#### REQUIRED ACTION:
Starting with the first line of the listing, quote each line exactly until and including the one with "Sechskantmutter [weiß] 900,357,995,428", leaving pictures out.

#### MATERIAL FOR THIS EXERCISE:
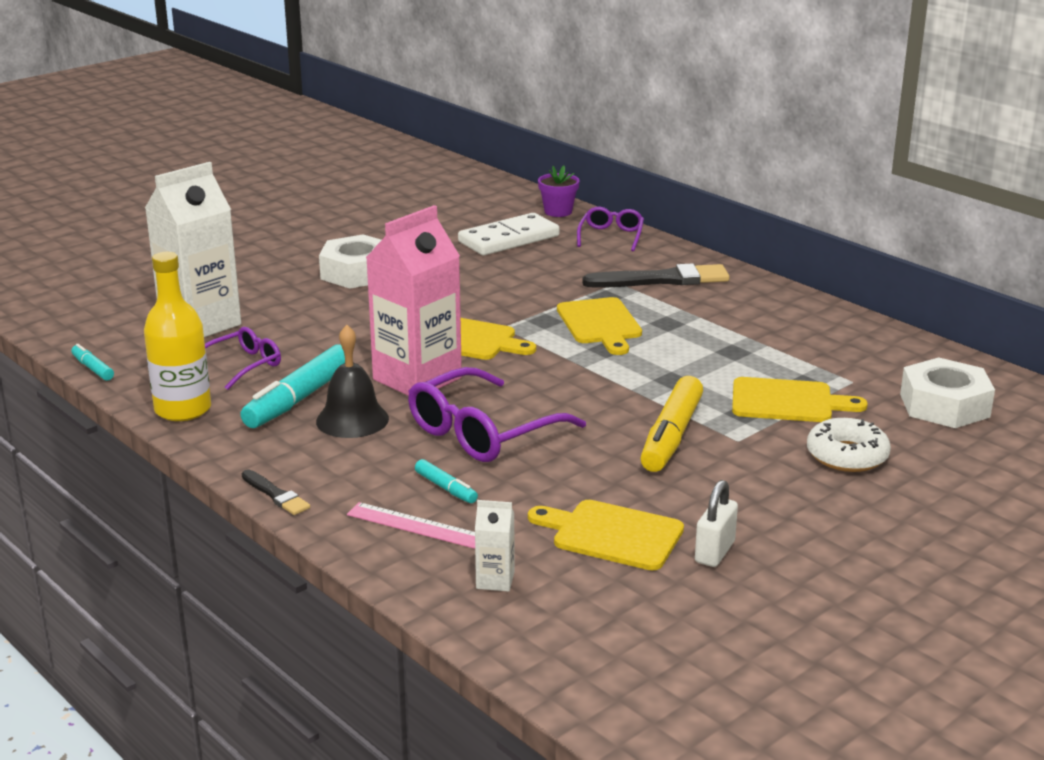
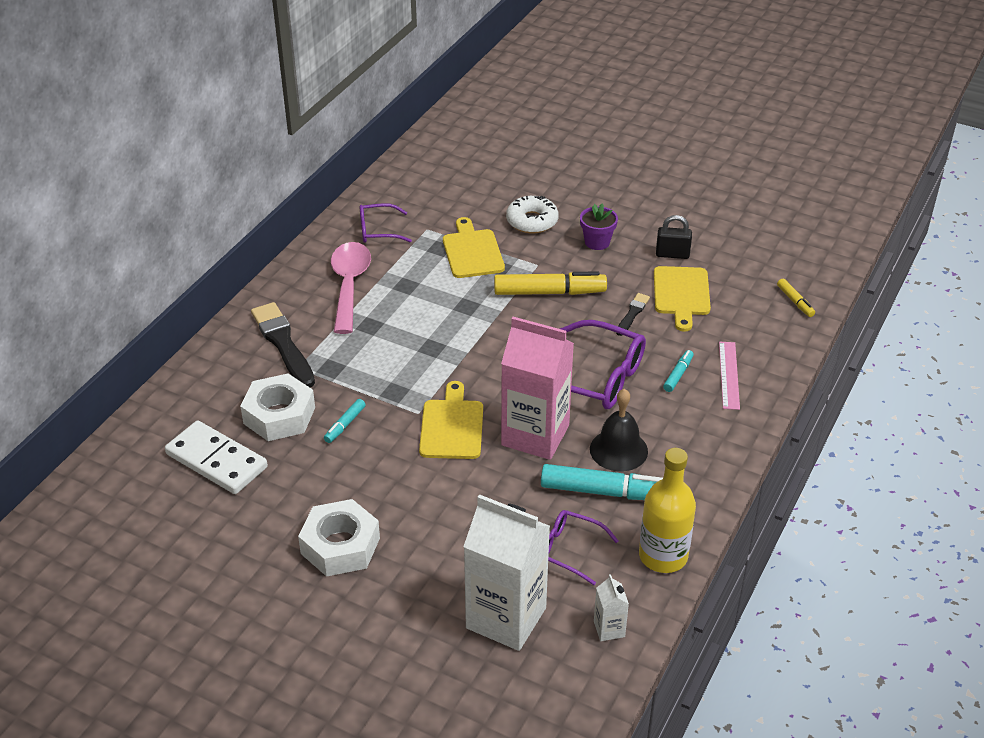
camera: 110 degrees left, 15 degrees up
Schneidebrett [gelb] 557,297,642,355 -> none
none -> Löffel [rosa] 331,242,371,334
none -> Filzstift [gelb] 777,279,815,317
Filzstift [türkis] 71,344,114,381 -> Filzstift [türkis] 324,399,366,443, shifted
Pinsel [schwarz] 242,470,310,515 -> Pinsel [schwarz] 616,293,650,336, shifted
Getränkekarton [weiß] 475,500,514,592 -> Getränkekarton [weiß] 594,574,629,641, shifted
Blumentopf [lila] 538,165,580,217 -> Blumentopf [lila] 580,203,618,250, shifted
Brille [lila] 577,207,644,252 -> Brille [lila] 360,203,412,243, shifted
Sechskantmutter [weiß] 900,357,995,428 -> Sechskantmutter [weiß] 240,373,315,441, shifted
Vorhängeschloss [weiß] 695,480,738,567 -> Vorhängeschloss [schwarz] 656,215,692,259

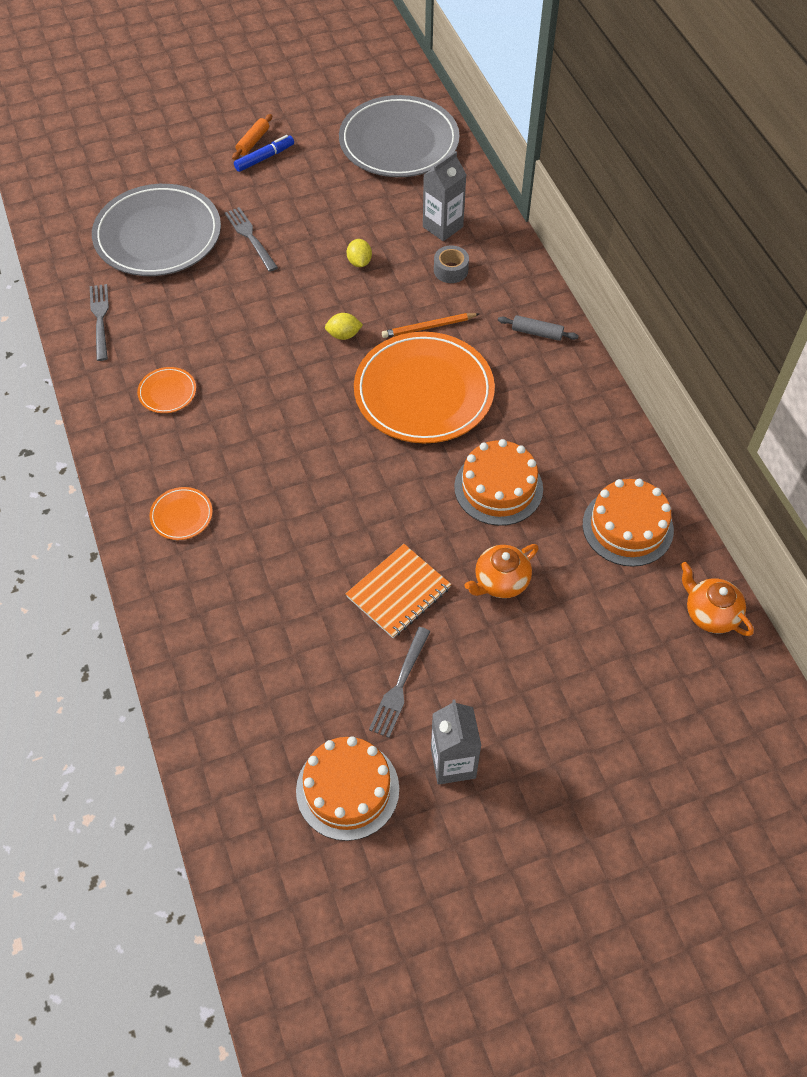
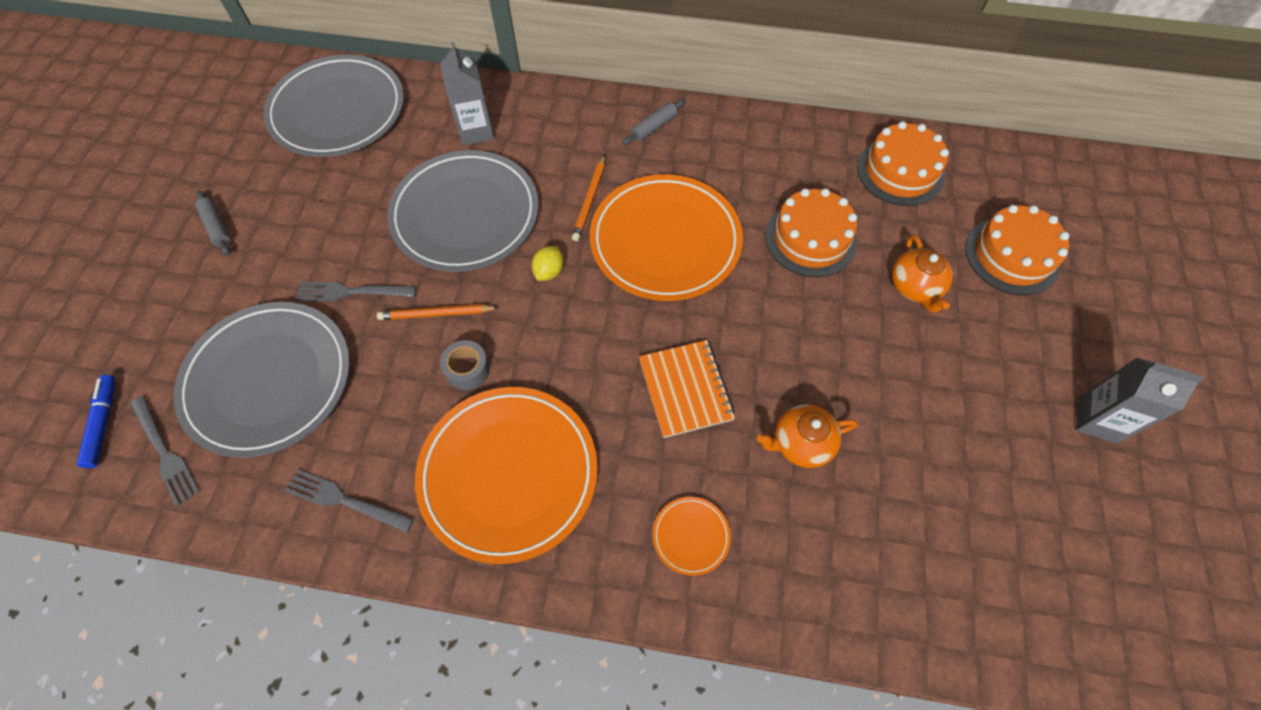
camera: 60 degrees left, 5 degrees up
none -> Bleistift [orange] 377,304,500,320
Filzstift [blau] 234,135,294,172 -> Filzstift [blau] 77,375,115,468, shifted
Kuchen [orange] 296,736,399,841 -> Kuchen [orange] 966,205,1069,295, shifted
Notizbuch [orange] 346,544,451,638 -> Notizbuch [orange] 639,340,735,438, shifted
Gabel [grau] 369,627,430,738 -> Gabel [grau] 130,396,200,507, shifted
Klebeband [grau] 434,245,469,283 -> Klebeband [grau] 440,340,490,390, shifted
Teekanne [orange] 681,562,754,636 -> Teekanne [orange] 757,404,857,468, shifted
Zitrone [gelb] 347,239,372,267 -> Teller [grau] 387,150,539,272
Nudelholz [orange] 232,114,272,160 -> Nudelholz [grau] 195,190,231,255
Teller [orange] 137,367,196,413 -> Teller [orange] 415,387,598,564, x2.40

#### EXERCISE RESPONSE:
camera: 110 degrees left, 15 degrees up
Schneidebrett [gelb] 557,297,642,355 -> none
none -> Löffel [rosa] 331,242,371,334
none -> Filzstift [gelb] 777,279,815,317
Filzstift [türkis] 71,344,114,381 -> Filzstift [türkis] 324,399,366,443, shifted
Pinsel [schwarz] 242,470,310,515 -> Pinsel [schwarz] 616,293,650,336, shifted
Getränkekarton [weiß] 475,500,514,592 -> Getränkekarton [weiß] 594,574,629,641, shifted
Blumentopf [lila] 538,165,580,217 -> Blumentopf [lila] 580,203,618,250, shifted
Brille [lila] 577,207,644,252 -> Brille [lila] 360,203,412,243, shifted
Sechskantmutter [weiß] 900,357,995,428 -> Sechskantmutter [weiß] 240,373,315,441, shifted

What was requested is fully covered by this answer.